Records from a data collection

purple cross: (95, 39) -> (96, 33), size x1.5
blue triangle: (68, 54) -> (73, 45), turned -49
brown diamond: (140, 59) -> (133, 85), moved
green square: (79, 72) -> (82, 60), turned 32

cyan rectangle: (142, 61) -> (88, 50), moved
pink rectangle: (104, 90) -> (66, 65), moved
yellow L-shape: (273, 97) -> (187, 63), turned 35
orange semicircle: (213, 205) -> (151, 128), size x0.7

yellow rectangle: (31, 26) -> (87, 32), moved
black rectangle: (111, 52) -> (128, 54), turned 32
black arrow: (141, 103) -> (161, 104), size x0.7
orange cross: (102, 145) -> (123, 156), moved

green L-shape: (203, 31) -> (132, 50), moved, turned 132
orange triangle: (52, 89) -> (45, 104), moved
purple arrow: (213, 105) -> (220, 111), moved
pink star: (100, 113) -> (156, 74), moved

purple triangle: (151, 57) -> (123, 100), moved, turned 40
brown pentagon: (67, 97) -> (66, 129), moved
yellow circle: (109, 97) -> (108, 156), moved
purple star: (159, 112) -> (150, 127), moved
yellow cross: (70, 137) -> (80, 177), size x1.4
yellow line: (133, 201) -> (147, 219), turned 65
--
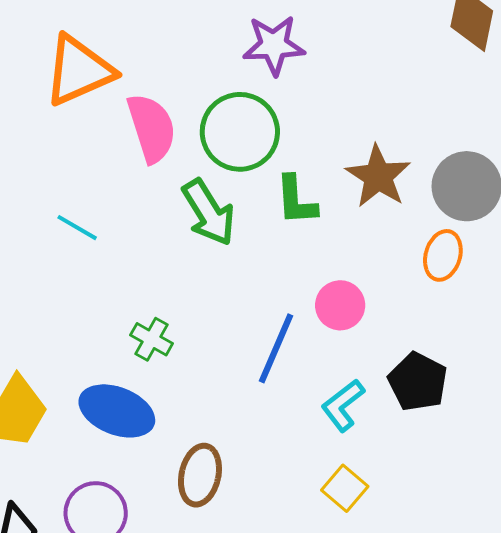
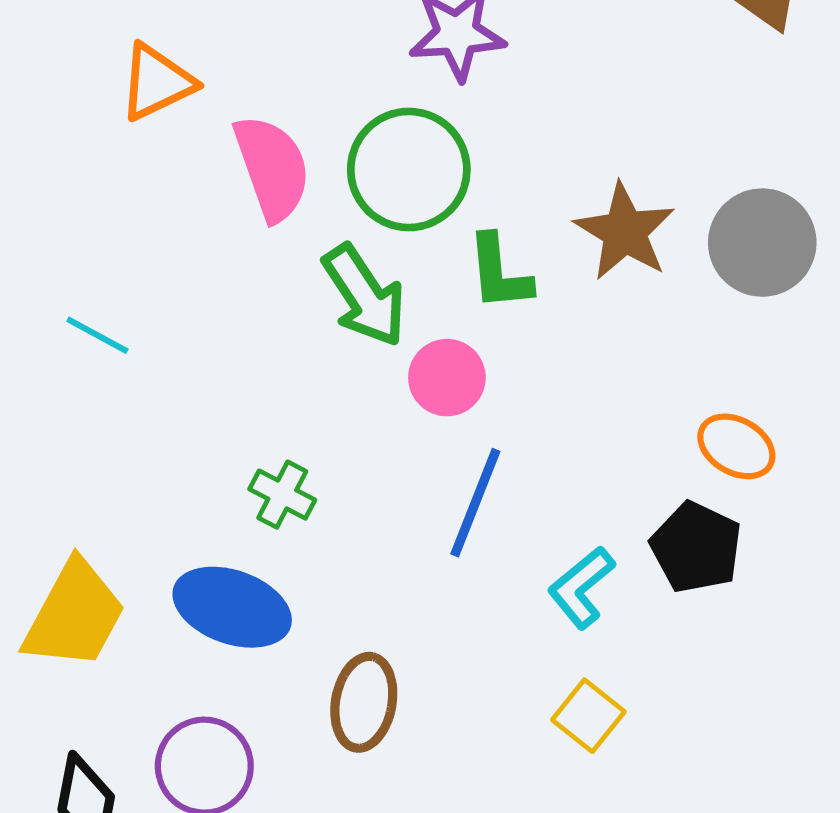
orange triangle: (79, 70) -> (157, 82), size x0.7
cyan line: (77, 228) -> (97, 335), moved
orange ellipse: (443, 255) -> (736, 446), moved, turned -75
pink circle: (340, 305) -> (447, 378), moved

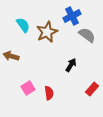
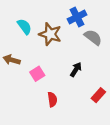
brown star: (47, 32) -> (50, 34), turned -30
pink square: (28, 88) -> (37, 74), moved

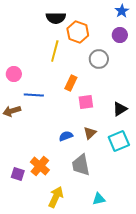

▶ **Prompt**: Give back the records above exactly, limited to the lines between the one holding "purple star: (159, 112) -> (150, 127), moved" and the one holding "yellow line: (133, 201)", inclusive.

▶ **Exercise solution**:
purple star: (159, 112) -> (150, 127), moved
yellow cross: (70, 137) -> (80, 177), size x1.4
yellow line: (133, 201) -> (147, 219), turned 65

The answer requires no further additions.